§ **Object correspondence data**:

-- Opening Marker --

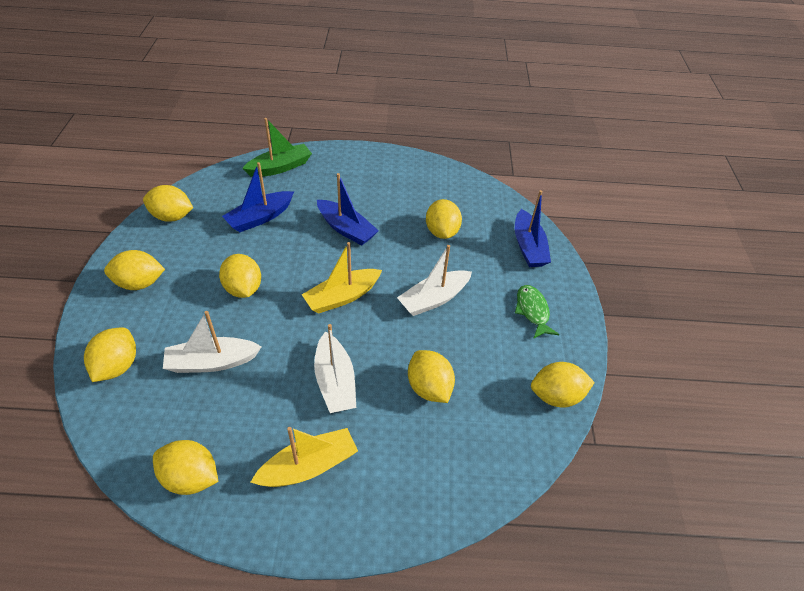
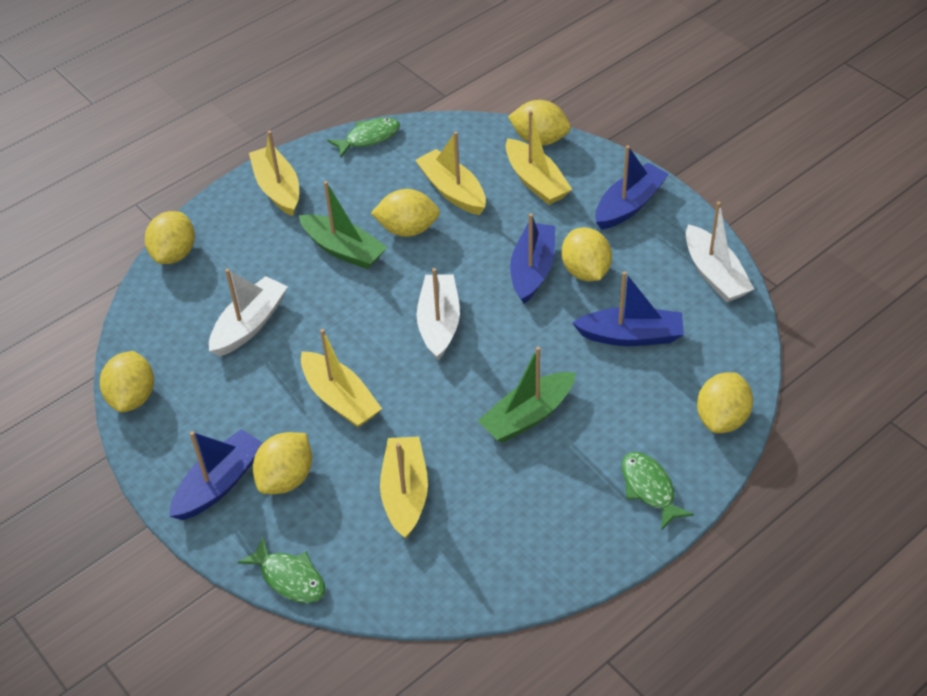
blue boat: 3 -> 4
green boat: 1 -> 2
green fish: 1 -> 3
yellow boat: 2 -> 5
yellow lemon: 8 -> 7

-- Closing Marker --

§ **The problem**: Each line of the data above should be reproduced without alteration, and no picture should appear in the copy.

§ **Answer space**:
blue boat: 3 -> 4
green boat: 1 -> 2
green fish: 1 -> 3
yellow boat: 2 -> 5
yellow lemon: 8 -> 7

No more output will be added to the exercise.